The data:
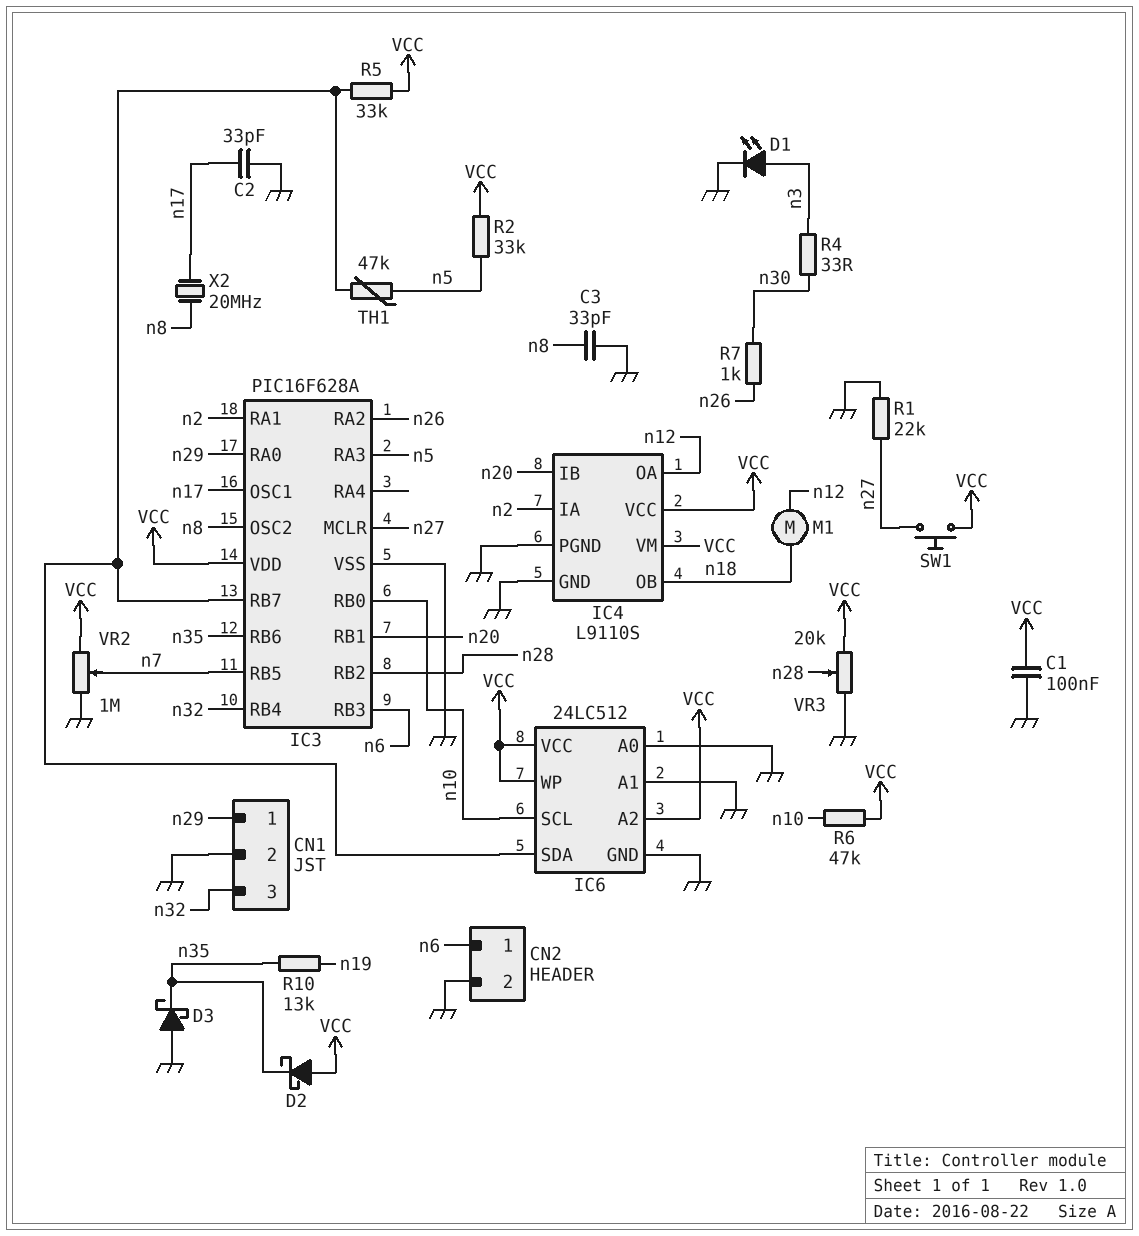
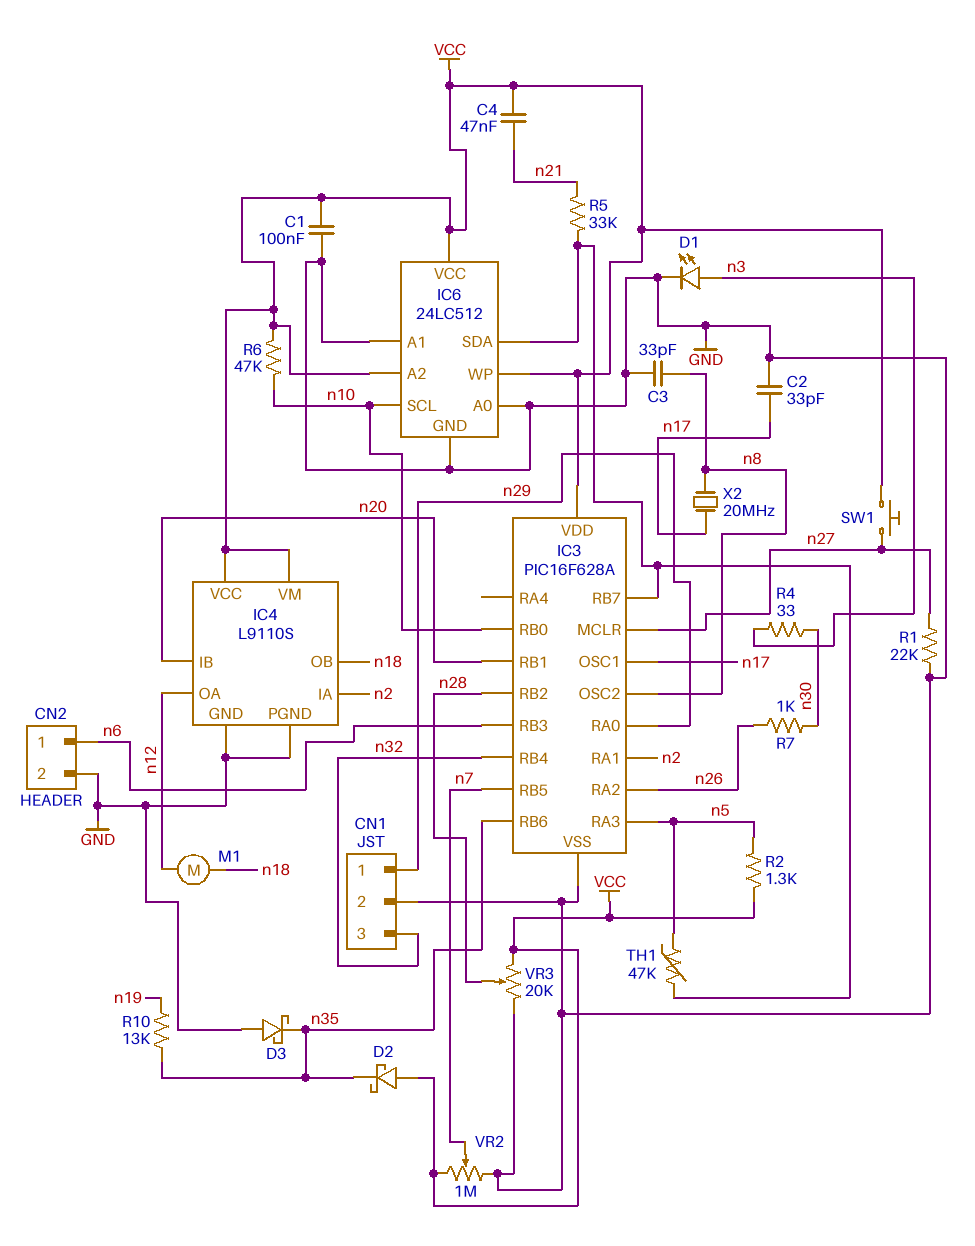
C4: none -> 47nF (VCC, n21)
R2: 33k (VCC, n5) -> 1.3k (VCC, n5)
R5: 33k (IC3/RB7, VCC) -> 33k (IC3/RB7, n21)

==

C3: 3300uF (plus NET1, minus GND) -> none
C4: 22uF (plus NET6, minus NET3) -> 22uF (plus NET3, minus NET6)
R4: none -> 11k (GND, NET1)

---

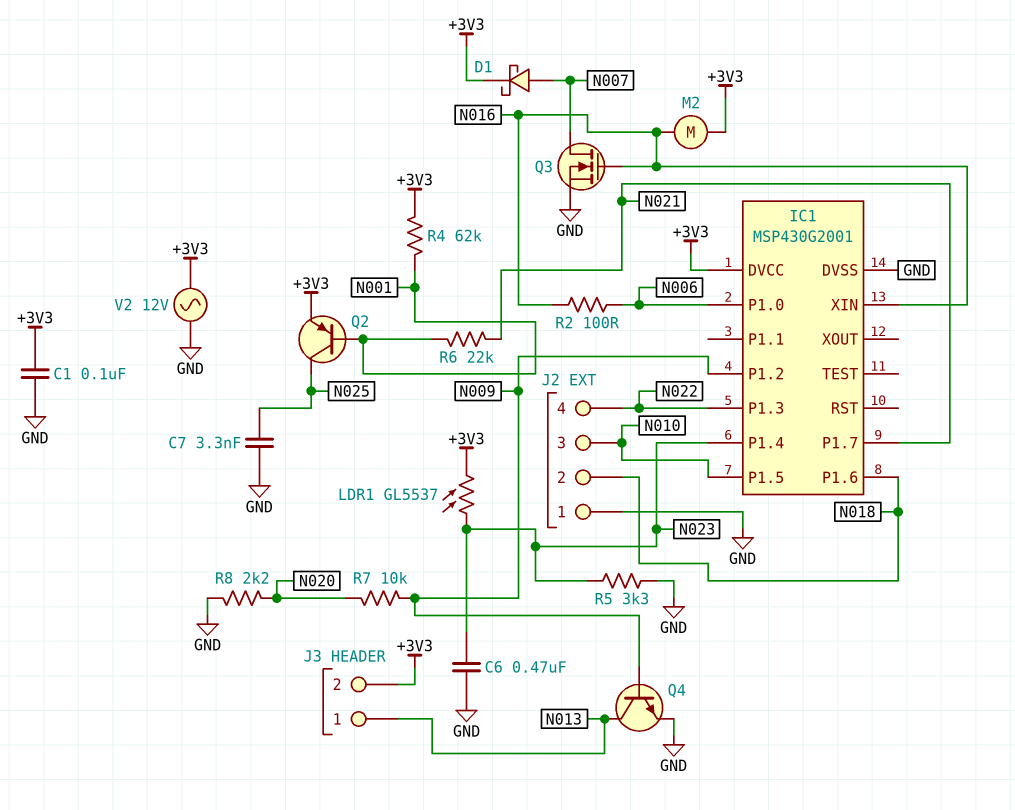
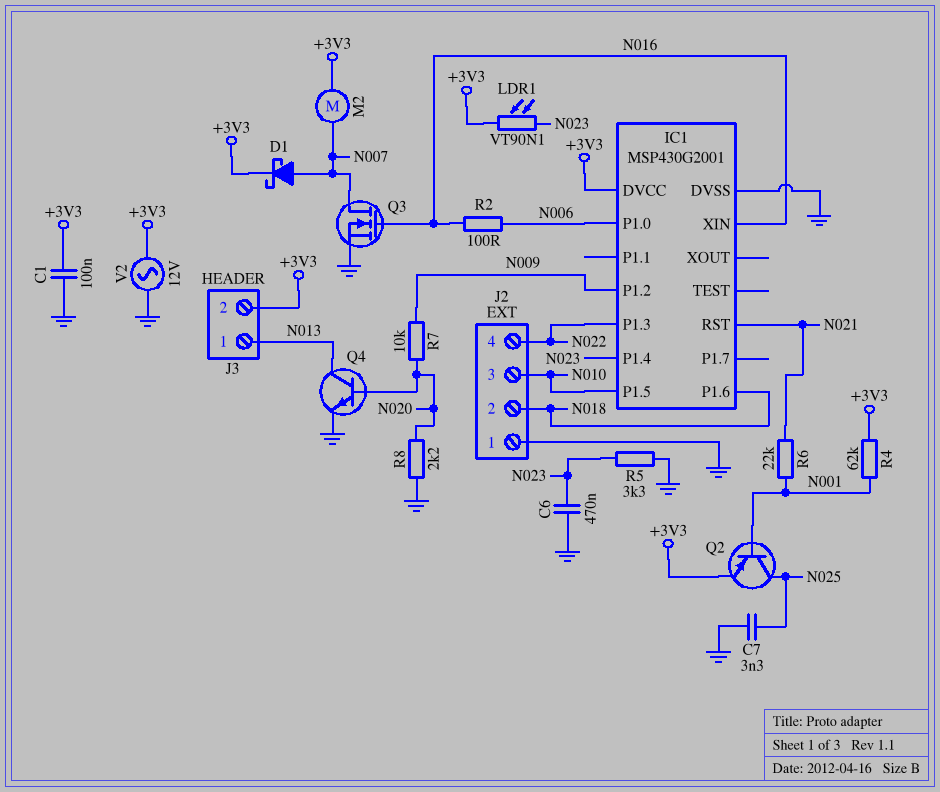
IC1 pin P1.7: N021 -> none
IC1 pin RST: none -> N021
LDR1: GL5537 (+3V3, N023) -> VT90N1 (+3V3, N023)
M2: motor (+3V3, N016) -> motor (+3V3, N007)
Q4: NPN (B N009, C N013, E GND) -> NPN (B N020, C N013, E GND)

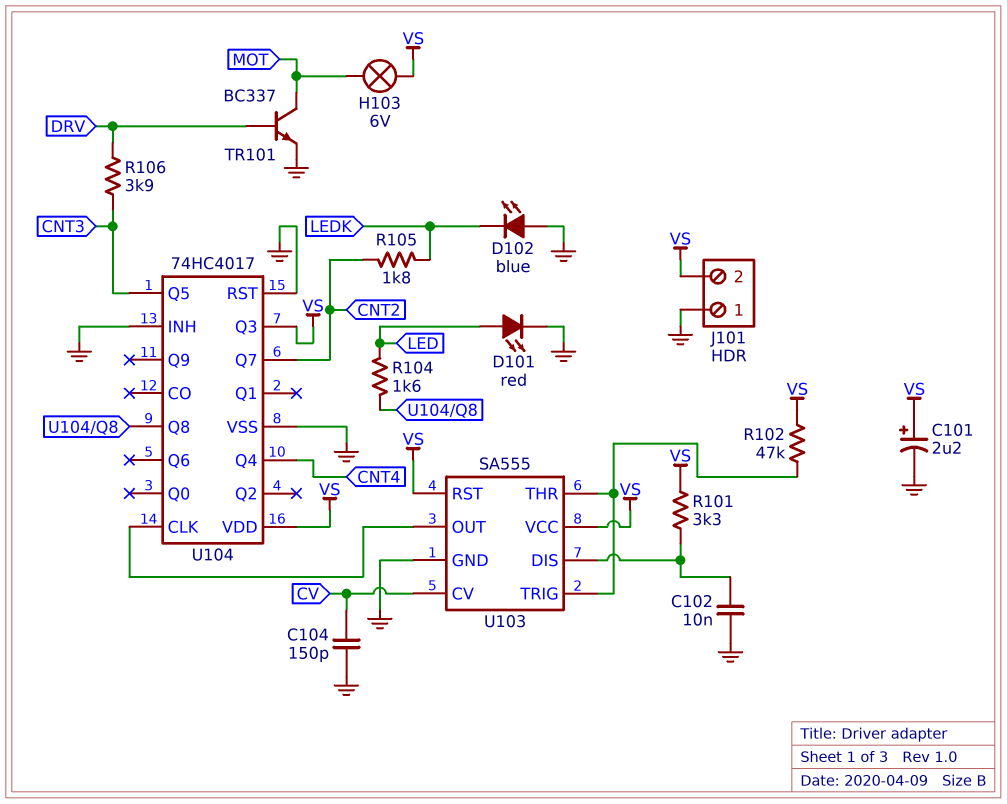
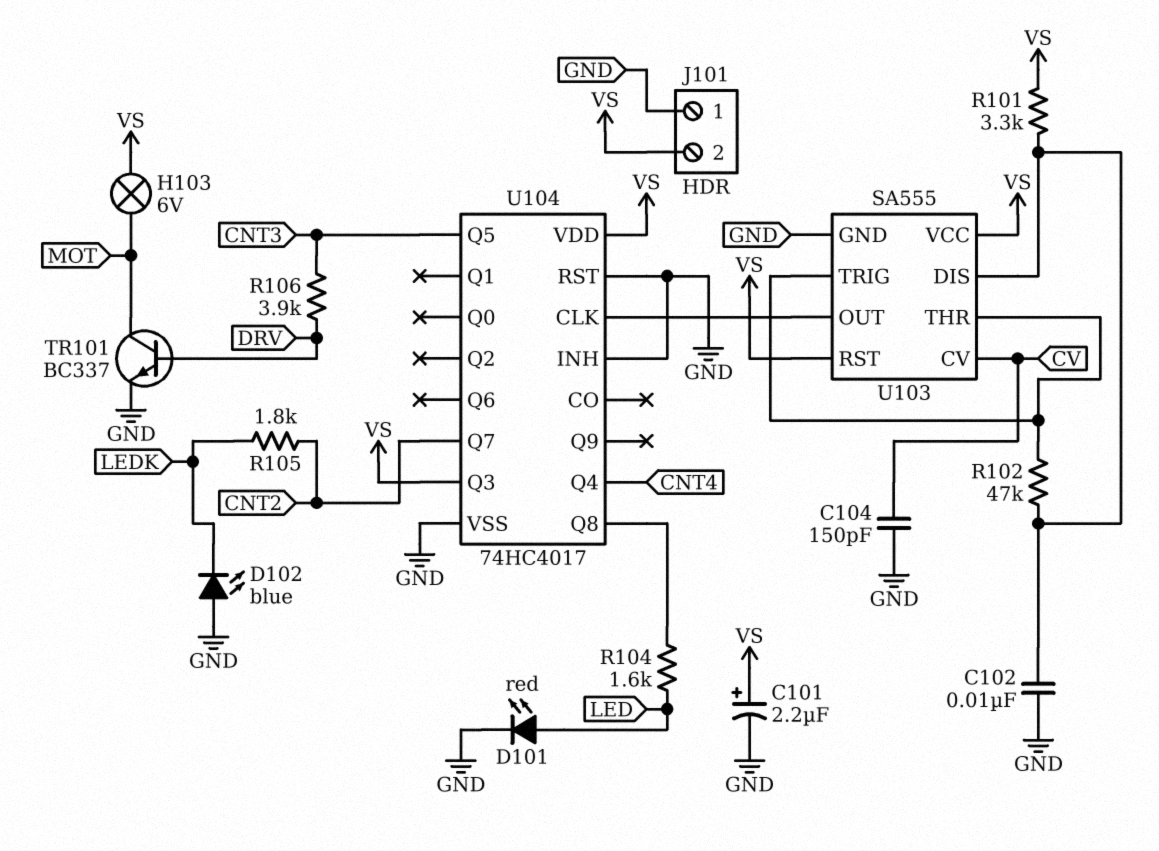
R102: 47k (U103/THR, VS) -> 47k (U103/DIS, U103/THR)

Work request:
Bring together all lines from the listing that contain the word "plus".

Written answer:
C3: 3300uF (plus NET1, minus GND) -> none
C4: 22uF (plus NET6, minus NET3) -> 22uF (plus NET3, minus NET6)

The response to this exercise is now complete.